-------- RECORDED INFORMATION --------

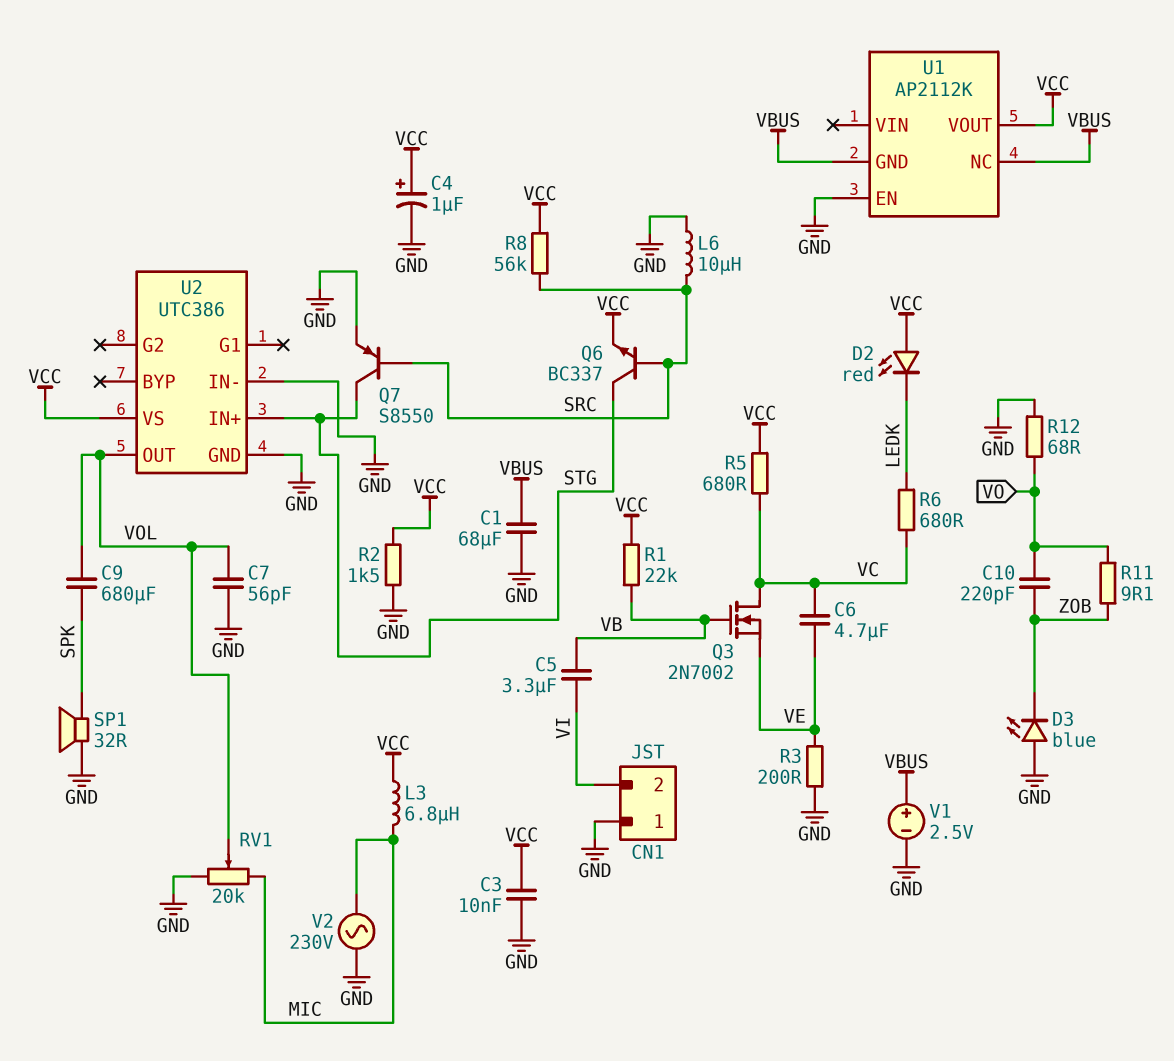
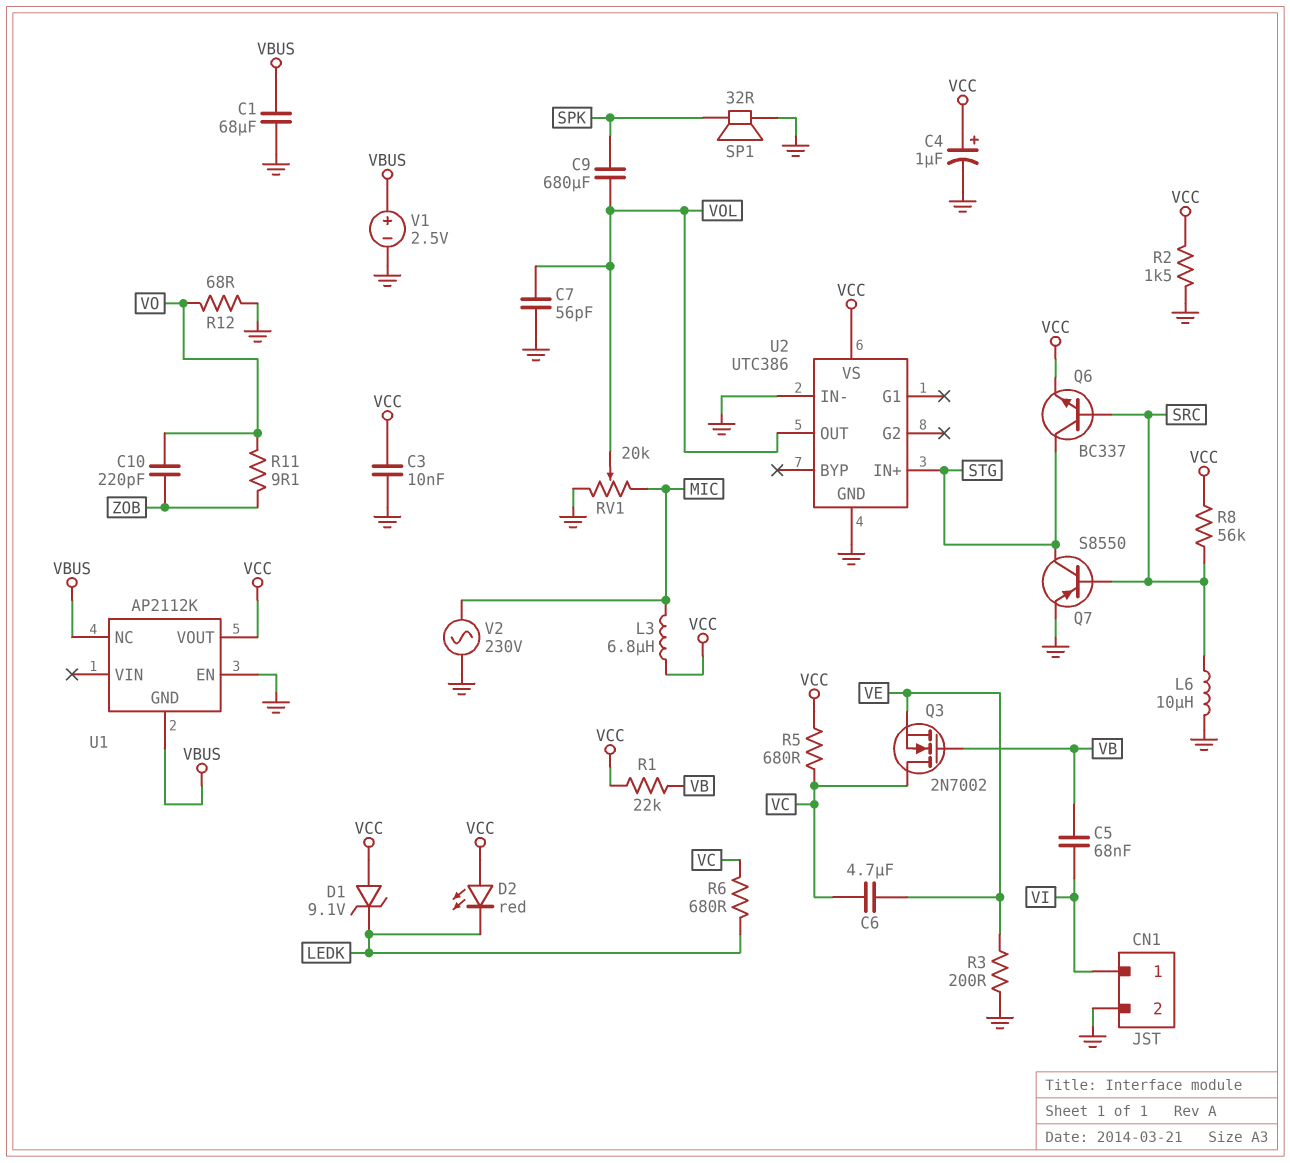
C5: 3.3uF (VB, VI) -> 68nF (VB, VI)
CN1 pin 1: GND -> VI
CN1 pin 2: VI -> GND
D1: none -> zener 9.1V (A VCC, K LEDK)
D3: LED blue (A GND, K ZOB) -> none

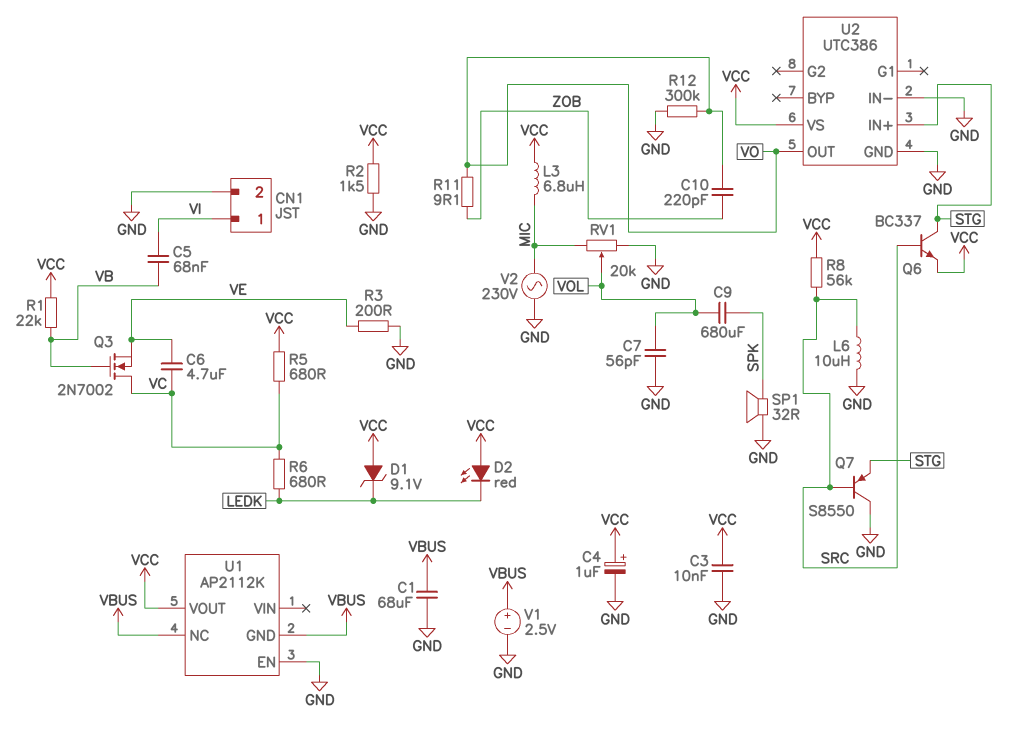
Q7: PNP S8550 (B SRC, C STG, E GND) -> PNP S8550 (B SRC, C GND, E STG)
R12: 68 (GND, VO) -> 300k (GND, VO)
U2 pin OUT: VOL -> VO

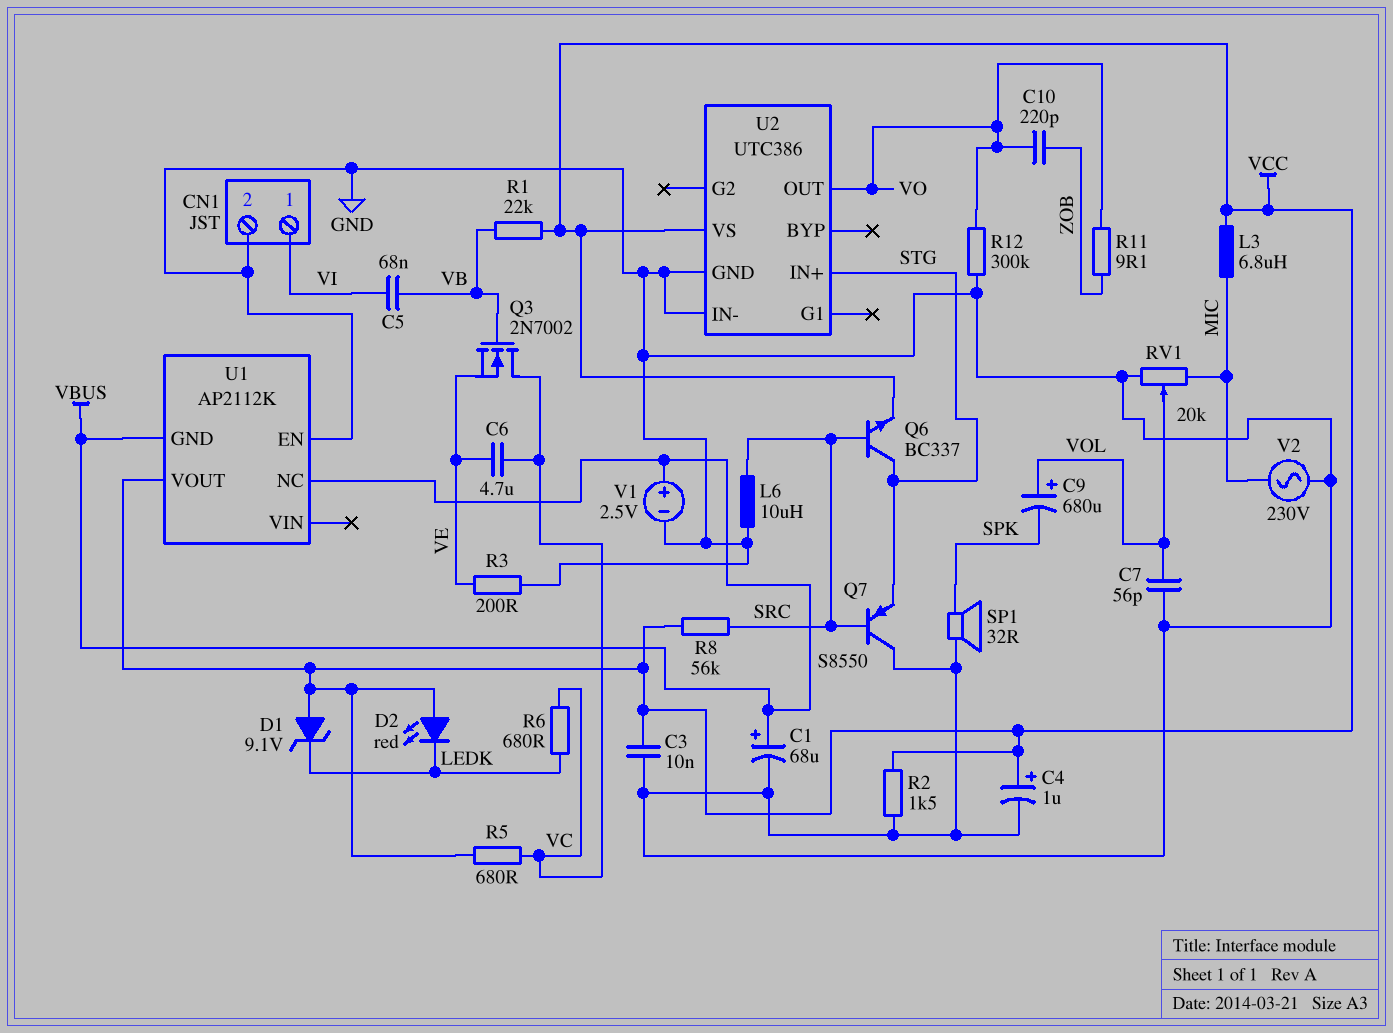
C1: 68uF (GND, VBUS) -> 68uF (plus VBUS, minus GND)
C9: 680uF (SPK, VOL) -> 680uF (plus VOL, minus SPK)

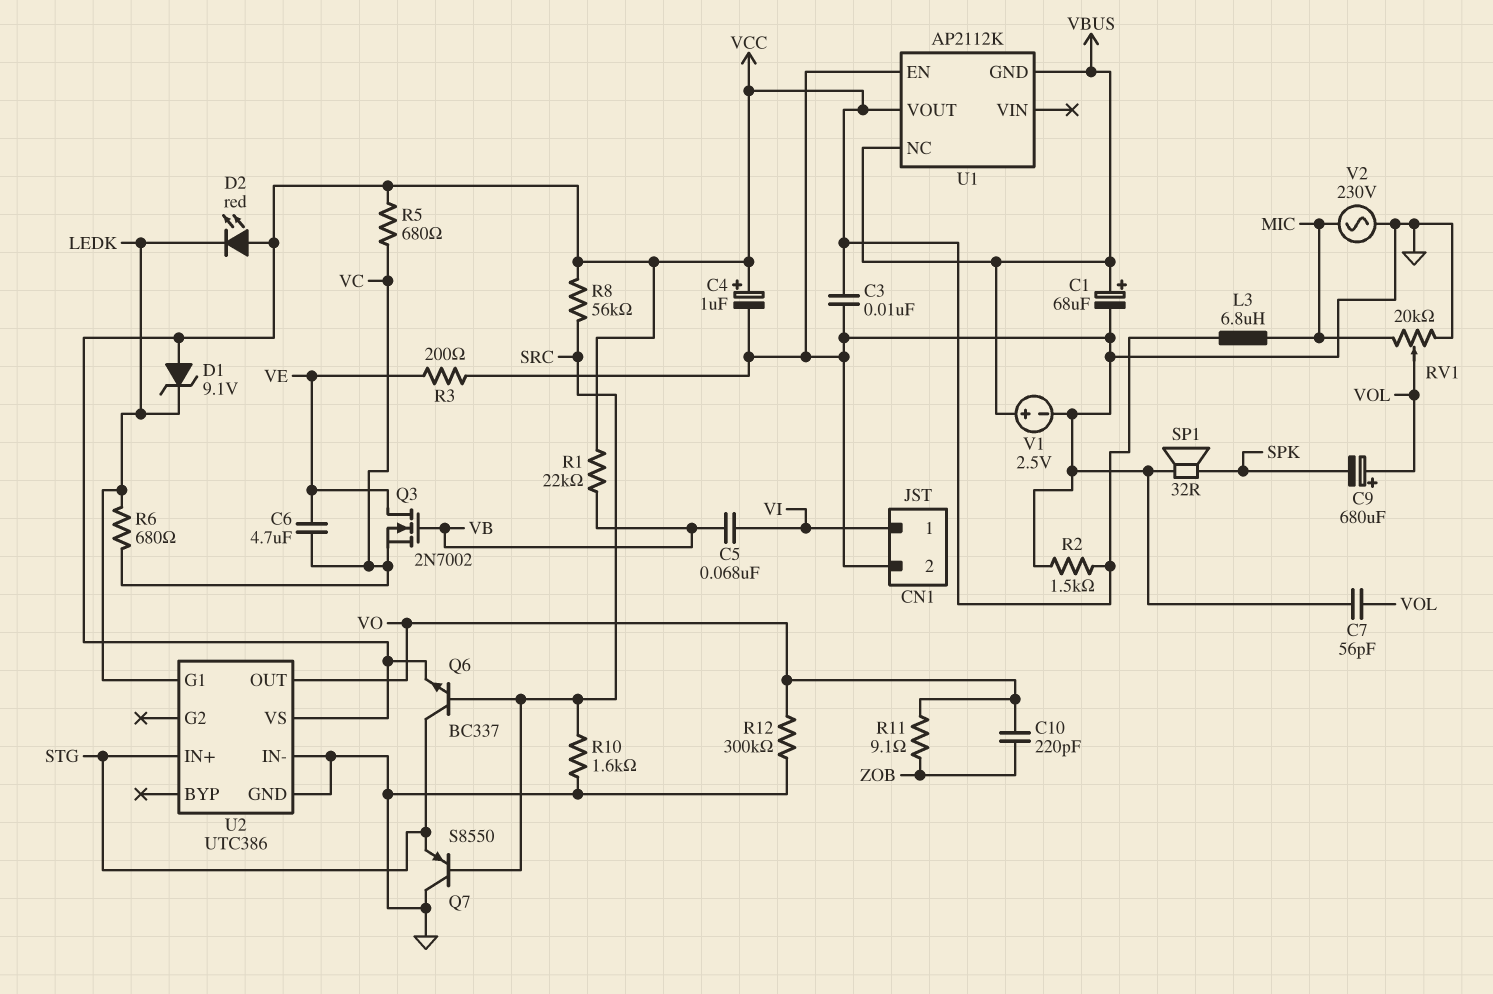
L6: 10uH (GND, SRC) -> none
Q3: NMOS 2N7002 (G VB, D VC, S VE) -> NMOS 2N7002 (G VB, D VE, S VC)
R10: none -> 1.6k (GND, SRC)
U2 pin G1: none -> LEDK

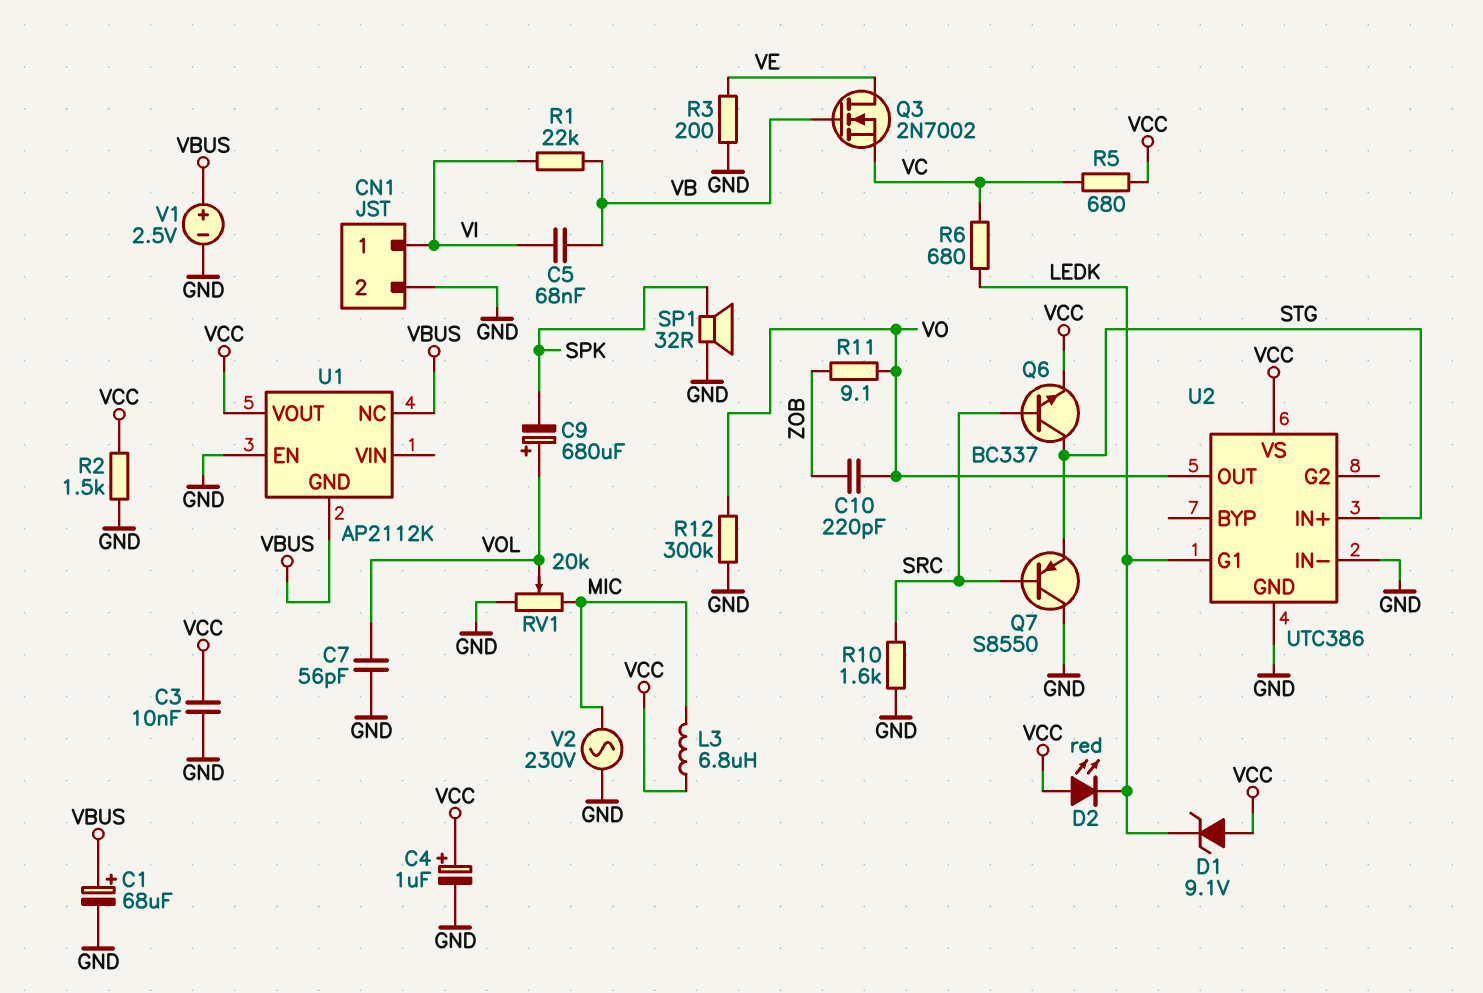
C6: 4.7uF (VC, VE) -> none
R1: 22k (VB, VCC) -> 22k (VB, VI)
R8: 56k (SRC, VCC) -> none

--------

- WHAT YOU ARE ASKED TO DO -
Pictures excluded, output exactly the line that contains "C9: 680uF (SPK, VOL)" and every line after it to the end of the data above.

- ANSWER BOX -
C9: 680uF (SPK, VOL) -> 680uF (plus VOL, minus SPK)

L6: 10uH (GND, SRC) -> none
Q3: NMOS 2N7002 (G VB, D VC, S VE) -> NMOS 2N7002 (G VB, D VE, S VC)
R10: none -> 1.6k (GND, SRC)
U2 pin G1: none -> LEDK

C6: 4.7uF (VC, VE) -> none
R1: 22k (VB, VCC) -> 22k (VB, VI)
R8: 56k (SRC, VCC) -> none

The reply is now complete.